++++ Records for this task

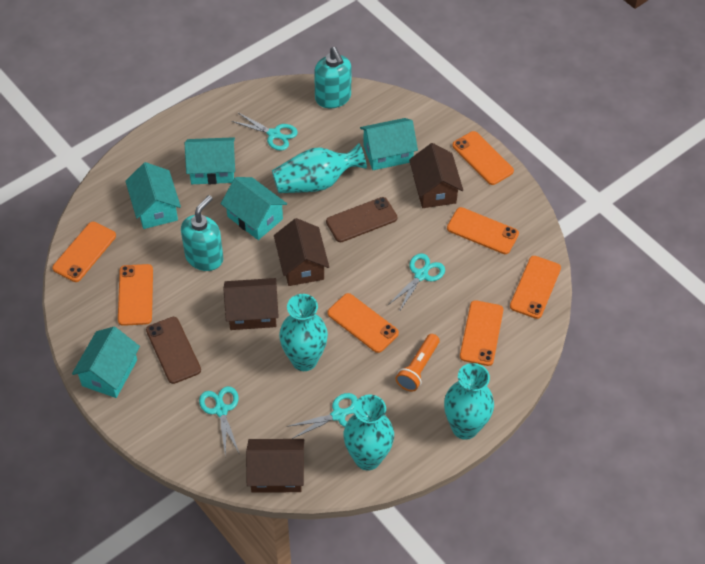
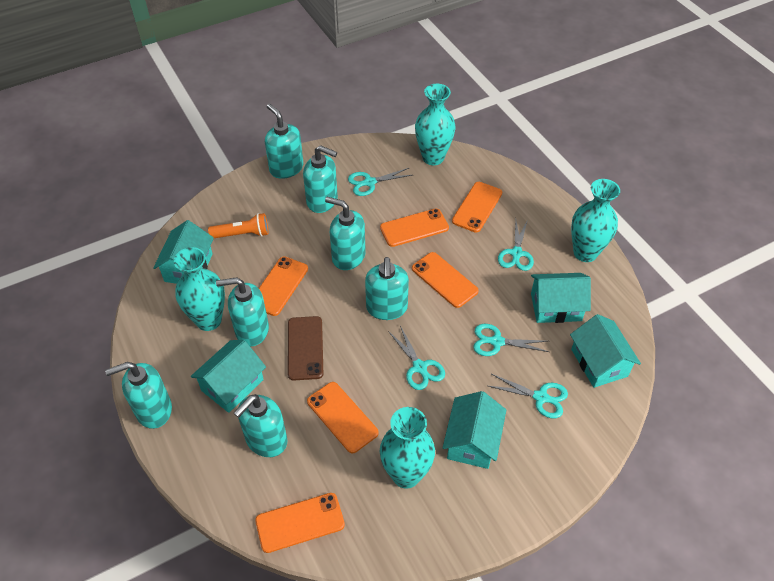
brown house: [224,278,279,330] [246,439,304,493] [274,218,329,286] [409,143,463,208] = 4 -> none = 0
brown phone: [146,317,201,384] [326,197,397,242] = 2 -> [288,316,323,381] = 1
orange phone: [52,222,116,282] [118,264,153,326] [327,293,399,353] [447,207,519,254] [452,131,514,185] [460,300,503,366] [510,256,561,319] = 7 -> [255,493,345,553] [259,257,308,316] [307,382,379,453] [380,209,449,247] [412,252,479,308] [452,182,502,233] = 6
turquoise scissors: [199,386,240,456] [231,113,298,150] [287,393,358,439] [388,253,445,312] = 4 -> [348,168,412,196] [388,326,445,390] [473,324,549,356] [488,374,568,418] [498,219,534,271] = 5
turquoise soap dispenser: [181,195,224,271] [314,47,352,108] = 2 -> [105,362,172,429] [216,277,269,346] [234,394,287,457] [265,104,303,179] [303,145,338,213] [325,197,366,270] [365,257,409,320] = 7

++++++++

■ Exercise prompt ■
All lines of the listing that contain the word "brown" should be copied out.

■ Problem solution ■
brown house: [224,278,279,330] [246,439,304,493] [274,218,329,286] [409,143,463,208] = 4 -> none = 0
brown phone: [146,317,201,384] [326,197,397,242] = 2 -> [288,316,323,381] = 1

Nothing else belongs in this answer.